Exercise aim — Transcribe the entries below exactly.

-*-*-

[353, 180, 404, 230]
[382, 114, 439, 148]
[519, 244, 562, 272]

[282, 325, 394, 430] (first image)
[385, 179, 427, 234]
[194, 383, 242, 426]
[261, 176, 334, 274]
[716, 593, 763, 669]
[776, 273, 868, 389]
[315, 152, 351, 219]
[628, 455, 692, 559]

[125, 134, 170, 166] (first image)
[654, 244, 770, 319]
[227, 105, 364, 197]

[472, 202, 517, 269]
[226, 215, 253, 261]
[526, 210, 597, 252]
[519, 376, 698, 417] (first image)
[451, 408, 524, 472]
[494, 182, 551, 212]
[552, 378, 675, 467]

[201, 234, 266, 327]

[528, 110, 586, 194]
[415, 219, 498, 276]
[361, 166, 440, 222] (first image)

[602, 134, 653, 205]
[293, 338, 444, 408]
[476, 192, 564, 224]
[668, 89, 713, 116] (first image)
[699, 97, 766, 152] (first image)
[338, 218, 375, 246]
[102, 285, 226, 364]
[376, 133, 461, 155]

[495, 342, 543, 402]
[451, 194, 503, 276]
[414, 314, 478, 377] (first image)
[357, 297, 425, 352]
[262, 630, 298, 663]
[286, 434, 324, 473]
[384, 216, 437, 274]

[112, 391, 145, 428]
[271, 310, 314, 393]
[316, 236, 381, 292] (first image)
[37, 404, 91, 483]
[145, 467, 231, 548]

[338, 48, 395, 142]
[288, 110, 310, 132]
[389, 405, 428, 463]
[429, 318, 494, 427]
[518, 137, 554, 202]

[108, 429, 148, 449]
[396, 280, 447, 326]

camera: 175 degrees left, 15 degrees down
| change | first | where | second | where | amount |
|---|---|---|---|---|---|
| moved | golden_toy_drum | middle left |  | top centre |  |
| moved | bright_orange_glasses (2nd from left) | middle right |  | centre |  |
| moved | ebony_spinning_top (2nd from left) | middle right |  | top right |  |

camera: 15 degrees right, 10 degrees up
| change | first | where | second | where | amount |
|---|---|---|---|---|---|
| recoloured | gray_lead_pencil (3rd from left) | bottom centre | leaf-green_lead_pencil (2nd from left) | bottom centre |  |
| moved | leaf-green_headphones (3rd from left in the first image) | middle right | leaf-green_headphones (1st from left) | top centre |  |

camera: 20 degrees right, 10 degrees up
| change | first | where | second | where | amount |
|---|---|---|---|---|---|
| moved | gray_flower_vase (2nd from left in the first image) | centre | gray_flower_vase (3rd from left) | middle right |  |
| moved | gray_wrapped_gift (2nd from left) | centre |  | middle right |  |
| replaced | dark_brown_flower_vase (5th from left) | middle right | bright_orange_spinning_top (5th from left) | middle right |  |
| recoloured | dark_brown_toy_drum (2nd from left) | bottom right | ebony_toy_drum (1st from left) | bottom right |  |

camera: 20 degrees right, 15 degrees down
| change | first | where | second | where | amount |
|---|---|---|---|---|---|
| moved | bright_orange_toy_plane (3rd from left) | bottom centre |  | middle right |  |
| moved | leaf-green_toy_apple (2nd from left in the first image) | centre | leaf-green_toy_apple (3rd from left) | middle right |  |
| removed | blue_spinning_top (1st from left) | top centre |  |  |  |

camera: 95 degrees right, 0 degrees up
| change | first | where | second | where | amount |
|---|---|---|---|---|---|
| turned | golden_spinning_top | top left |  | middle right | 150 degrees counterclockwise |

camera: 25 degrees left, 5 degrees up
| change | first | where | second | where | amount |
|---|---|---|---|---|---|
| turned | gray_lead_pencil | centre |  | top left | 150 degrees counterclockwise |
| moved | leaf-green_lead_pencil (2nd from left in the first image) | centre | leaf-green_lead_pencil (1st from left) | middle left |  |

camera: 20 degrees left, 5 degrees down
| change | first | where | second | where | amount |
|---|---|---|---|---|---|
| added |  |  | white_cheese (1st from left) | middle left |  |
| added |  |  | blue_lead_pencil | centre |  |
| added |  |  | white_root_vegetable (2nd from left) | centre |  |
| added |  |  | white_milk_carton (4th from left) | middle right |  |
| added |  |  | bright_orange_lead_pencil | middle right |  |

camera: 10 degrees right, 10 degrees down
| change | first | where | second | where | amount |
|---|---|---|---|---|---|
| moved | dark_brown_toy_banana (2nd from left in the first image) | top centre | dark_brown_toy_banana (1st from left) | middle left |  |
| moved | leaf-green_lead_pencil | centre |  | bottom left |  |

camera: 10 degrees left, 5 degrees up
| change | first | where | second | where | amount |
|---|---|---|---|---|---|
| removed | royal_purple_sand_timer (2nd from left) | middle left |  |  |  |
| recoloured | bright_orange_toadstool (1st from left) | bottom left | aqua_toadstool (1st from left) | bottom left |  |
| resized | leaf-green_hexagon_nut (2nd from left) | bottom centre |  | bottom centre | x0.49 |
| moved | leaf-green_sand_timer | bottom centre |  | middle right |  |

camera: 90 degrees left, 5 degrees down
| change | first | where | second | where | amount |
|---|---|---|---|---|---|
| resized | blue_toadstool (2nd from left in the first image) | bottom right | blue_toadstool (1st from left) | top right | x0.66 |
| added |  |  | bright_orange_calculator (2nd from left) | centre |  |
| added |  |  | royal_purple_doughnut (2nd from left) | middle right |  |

-*-*-

Output below —
[353, 180, 404, 230]
[382, 114, 439, 148]
[519, 244, 562, 272]

[282, 325, 394, 430] (first image)
[385, 179, 427, 234]
[194, 383, 242, 426]
[261, 176, 334, 274]
[716, 593, 763, 669]
[776, 273, 868, 389]
[315, 152, 351, 219]
[628, 455, 692, 559]

[125, 134, 170, 166] (first image)
[654, 244, 770, 319]
[227, 105, 364, 197]

[472, 202, 517, 269]
[226, 215, 253, 261]
[526, 210, 597, 252]
[519, 376, 698, 417] (first image)
[451, 408, 524, 472]
[494, 182, 551, 212]
[552, 378, 675, 467]

[201, 234, 266, 327]

[528, 110, 586, 194]
[415, 219, 498, 276]
[361, 166, 440, 222] (first image)

[602, 134, 653, 205]
[293, 338, 444, 408]
[476, 192, 564, 224]
[668, 89, 713, 116] (first image)
[699, 97, 766, 152] (first image)
[338, 218, 375, 246]
[102, 285, 226, 364]
[376, 133, 461, 155]

[495, 342, 543, 402]
[451, 194, 503, 276]
[414, 314, 478, 377] (first image)
[357, 297, 425, 352]
[262, 630, 298, 663]
[286, 434, 324, 473]
[384, 216, 437, 274]

[112, 391, 145, 428]
[271, 310, 314, 393]
[316, 236, 381, 292] (first image)
[37, 404, 91, 483]
[145, 467, 231, 548]

[338, 48, 395, 142]
[288, 110, 310, 132]
[389, 405, 428, 463]
[429, 318, 494, 427]
[518, 137, 554, 202]

[108, 429, 148, 449]
[396, 280, 447, 326]

camera: 175 degrees left, 15 degrees down
| change | first | where | second | where | amount |
|---|---|---|---|---|---|
| moved | golden_toy_drum | middle left |  | top centre |  |
| moved | bright_orange_glasses (2nd from left) | middle right |  | centre |  |
| moved | ebony_spinning_top (2nd from left) | middle right |  | top right |  |

camera: 15 degrees right, 10 degrees up
| change | first | where | second | where | amount |
|---|---|---|---|---|---|
| recoloured | gray_lead_pencil (3rd from left) | bottom centre | leaf-green_lead_pencil (2nd from left) | bottom centre |  |
| moved | leaf-green_headphones (3rd from left in the first image) | middle right | leaf-green_headphones (1st from left) | top centre |  |

camera: 20 degrees right, 10 degrees up
| change | first | where | second | where | amount |
|---|---|---|---|---|---|
| moved | gray_flower_vase (2nd from left in the first image) | centre | gray_flower_vase (3rd from left) | middle right |  |
| moved | gray_wrapped_gift (2nd from left) | centre |  | middle right |  |
| replaced | dark_brown_flower_vase (5th from left) | middle right | bright_orange_spinning_top (5th from left) | middle right |  |
| recoloured | dark_brown_toy_drum (2nd from left) | bottom right | ebony_toy_drum (1st from left) | bottom right |  |

camera: 20 degrees right, 15 degrees down
| change | first | where | second | where | amount |
|---|---|---|---|---|---|
| moved | bright_orange_toy_plane (3rd from left) | bottom centre |  | middle right |  |
| moved | leaf-green_toy_apple (2nd from left in the first image) | centre | leaf-green_toy_apple (3rd from left) | middle right |  |
| removed | blue_spinning_top (1st from left) | top centre |  |  |  |

camera: 95 degrees right, 0 degrees up
| change | first | where | second | where | amount |
|---|---|---|---|---|---|
| turned | golden_spinning_top | top left |  | middle right | 150 degrees counterclockwise |

camera: 25 degrees left, 5 degrees up
| change | first | where | second | where | amount |
|---|---|---|---|---|---|
| turned | gray_lead_pencil | centre |  | top left | 150 degrees counterclockwise |
| moved | leaf-green_lead_pencil (2nd from left in the first image) | centre | leaf-green_lead_pencil (1st from left) | middle left |  |

camera: 20 degrees left, 5 degrees down
| change | first | where | second | where | amount |
|---|---|---|---|---|---|
| added |  |  | white_cheese (1st from left) | middle left |  |
| added |  |  | blue_lead_pencil | centre |  |
| added |  |  | white_root_vegetable (2nd from left) | centre |  |
| added |  |  | white_milk_carton (4th from left) | middle right |  |
| added |  |  | bright_orange_lead_pencil | middle right |  |

camera: 10 degrees right, 10 degrees down
| change | first | where | second | where | amount |
|---|---|---|---|---|---|
| moved | dark_brown_toy_banana (2nd from left in the first image) | top centre | dark_brown_toy_banana (1st from left) | middle left |  |
| moved | leaf-green_lead_pencil | centre |  | bottom left |  |

camera: 10 degrees left, 5 degrees up
| change | first | where | second | where | amount |
|---|---|---|---|---|---|
| removed | royal_purple_sand_timer (2nd from left) | middle left |  |  |  |
| recoloured | bright_orange_toadstool (1st from left) | bottom left | aqua_toadstool (1st from left) | bottom left |  |
| resized | leaf-green_hexagon_nut (2nd from left) | bottom centre |  | bottom centre | x0.49 |
| moved | leaf-green_sand_timer | bottom centre |  | middle right |  |

camera: 90 degrees left, 5 degrees down
| change | first | where | second | where | amount |
|---|---|---|---|---|---|
| resized | blue_toadstool (2nd from left in the first image) | bottom right | blue_toadstool (1st from left) | top right | x0.66 |
| added |  |  | bright_orange_calculator (2nd from left) | centre |  |
| added |  |  | royal_purple_doughnut (2nd from left) | middle right |  |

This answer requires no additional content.